Task instructions: Your job is to return each record exactly, minus any pictures.

Records to use:
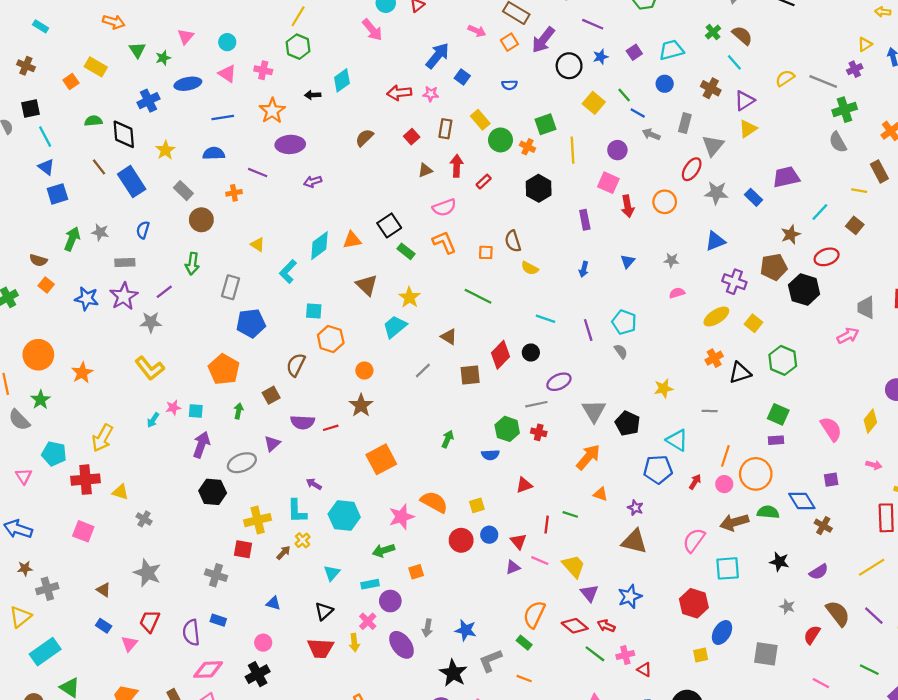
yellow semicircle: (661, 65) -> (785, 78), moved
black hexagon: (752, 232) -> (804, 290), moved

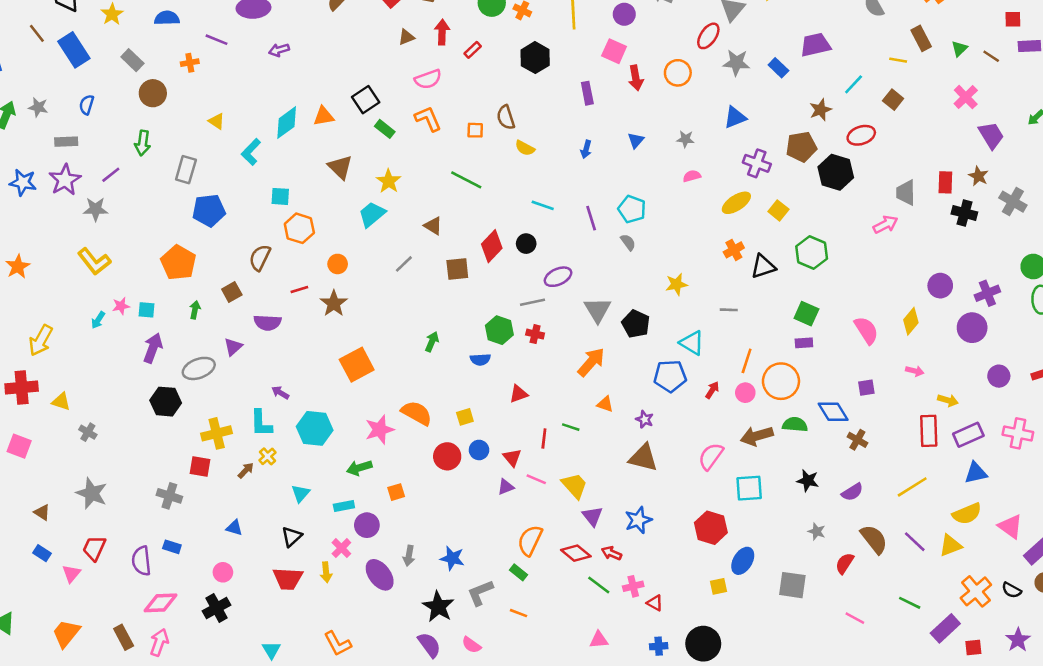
red line: (331, 428) -> (299, 289), moved

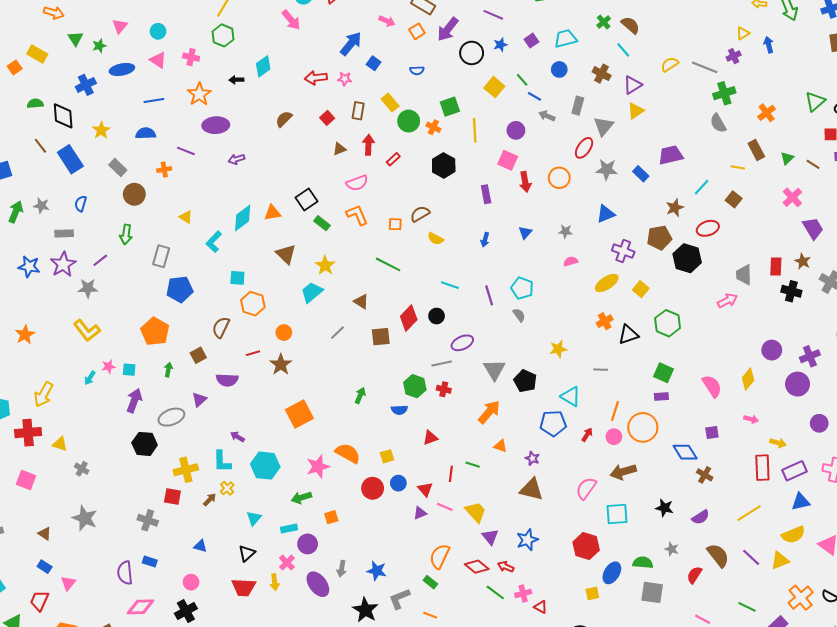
brown semicircle: (506, 117) -> (420, 214), turned 78
green semicircle: (795, 424) -> (643, 563), moved
red trapezoid: (94, 548) -> (39, 601), moved

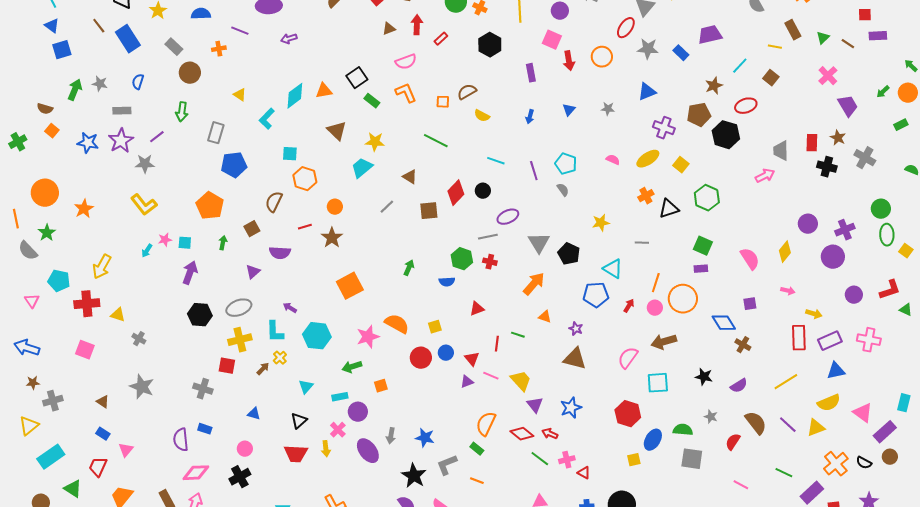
pink semicircle: (571, 261) -> (613, 160), moved, turned 40
yellow star: (325, 265) -> (375, 142), turned -30
gray ellipse: (171, 417) -> (239, 308), moved

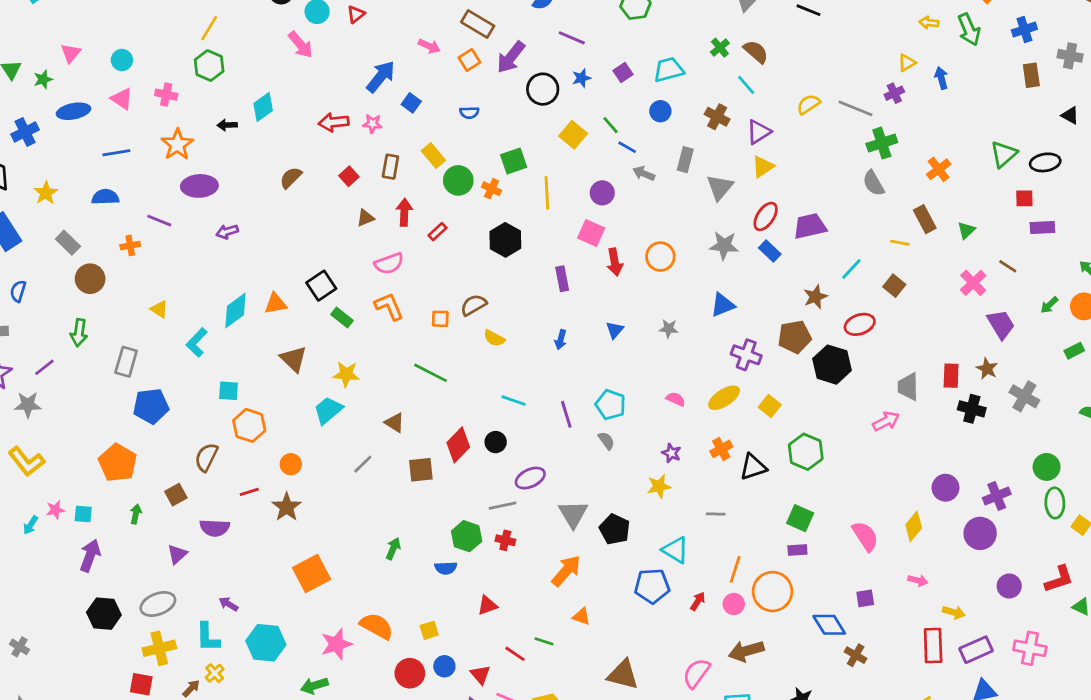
red ellipse: (626, 28) -> (766, 216), moved
brown line: (848, 44) -> (1008, 266), moved
purple star: (576, 329) -> (671, 453), moved
red line: (497, 344) -> (515, 654), turned -63

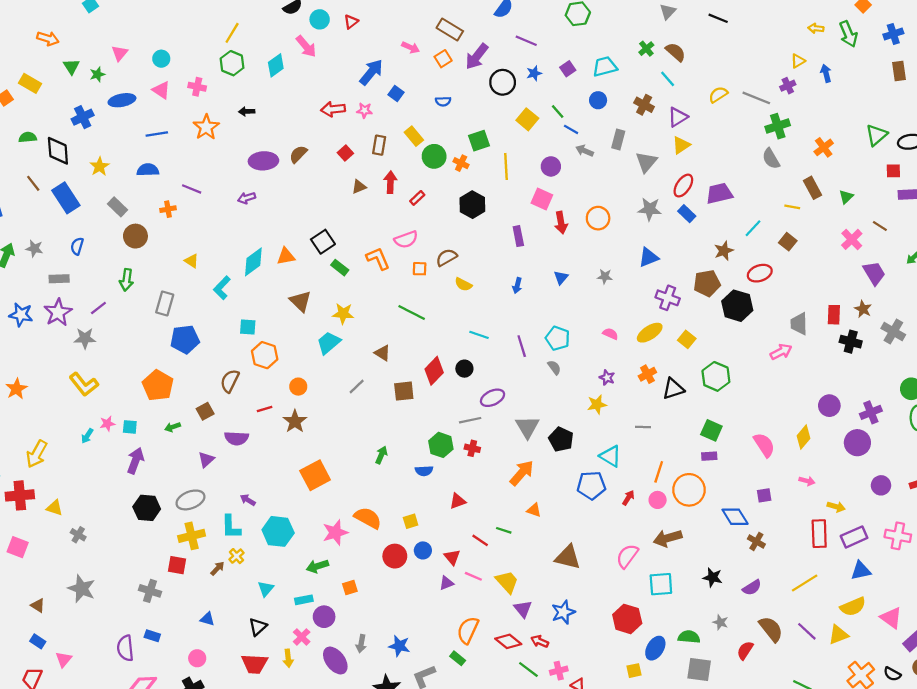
cyan diamond: (263, 107) -> (276, 65), moved
purple ellipse: (199, 186) -> (263, 161), moved
pink semicircle: (389, 263) -> (406, 239), moved
green arrow: (136, 514) -> (173, 427), turned -120

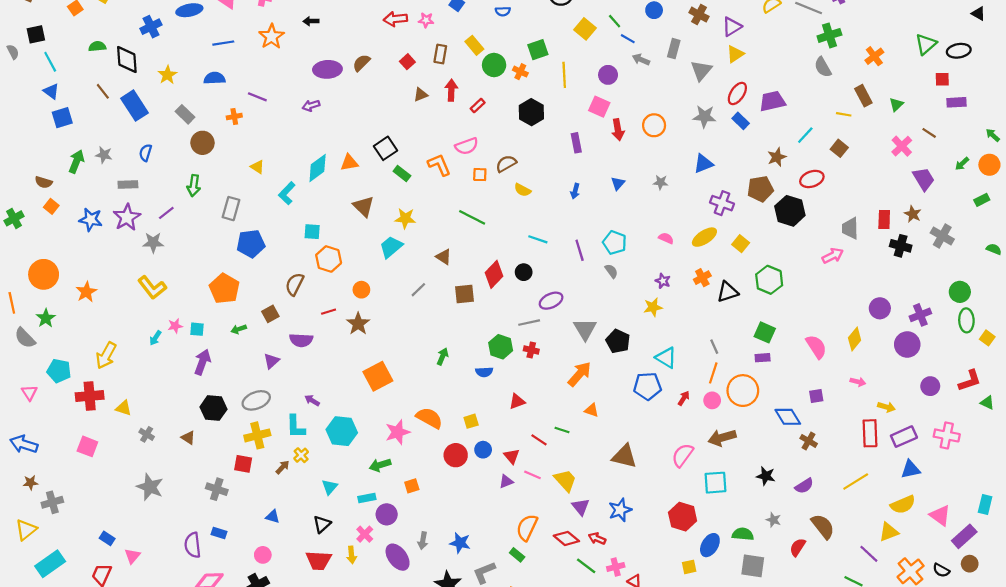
gray line: (643, 427) -> (714, 347), moved, turned 64
brown triangle: (38, 605) -> (188, 438), moved
purple line: (807, 631) -> (869, 554), moved

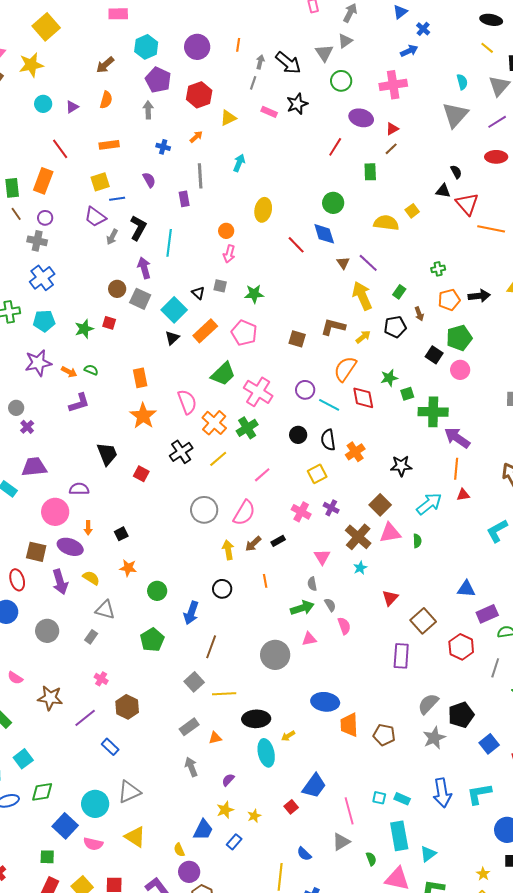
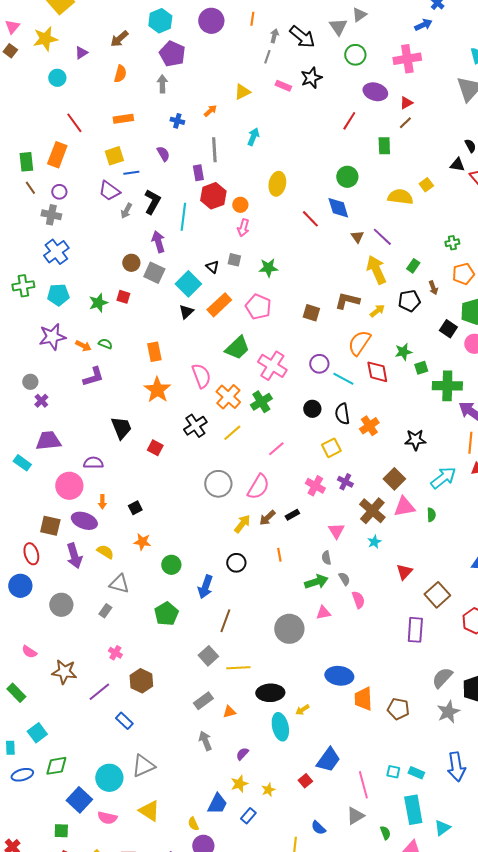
red hexagon: (199, 95) -> (213, 196), moved
purple triangle: (72, 107) -> (81, 53), moved
yellow arrow: (228, 550) -> (242, 524), turned 48

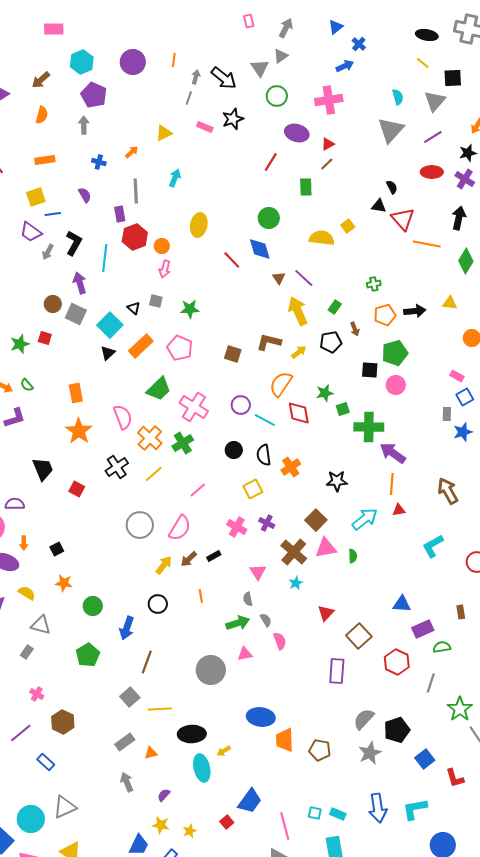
black square: (448, 329) -> (370, 370), turned -30
green semicircle: (105, 344) -> (27, 385), turned -152
yellow star: (239, 784) -> (161, 825), turned 30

Response area:
yellow semicircle: (661, 65) -> (785, 78), moved
black hexagon: (752, 232) -> (804, 290), moved

red line: (331, 428) -> (299, 289), moved

brown semicircle: (506, 117) -> (420, 214), turned 78
green semicircle: (795, 424) -> (643, 563), moved
red trapezoid: (94, 548) -> (39, 601), moved

pink semicircle: (571, 261) -> (613, 160), moved, turned 40
yellow star: (325, 265) -> (375, 142), turned -30
gray ellipse: (171, 417) -> (239, 308), moved

red ellipse: (626, 28) -> (766, 216), moved
brown line: (848, 44) -> (1008, 266), moved
purple star: (576, 329) -> (671, 453), moved
red line: (497, 344) -> (515, 654), turned -63

cyan diamond: (263, 107) -> (276, 65), moved
purple ellipse: (199, 186) -> (263, 161), moved
pink semicircle: (389, 263) -> (406, 239), moved
green arrow: (136, 514) -> (173, 427), turned -120

gray line: (643, 427) -> (714, 347), moved, turned 64
brown triangle: (38, 605) -> (188, 438), moved
purple line: (807, 631) -> (869, 554), moved

red hexagon: (199, 95) -> (213, 196), moved
purple triangle: (72, 107) -> (81, 53), moved
yellow arrow: (228, 550) -> (242, 524), turned 48

black square: (448, 329) -> (370, 370), turned -30
green semicircle: (105, 344) -> (27, 385), turned -152
yellow star: (239, 784) -> (161, 825), turned 30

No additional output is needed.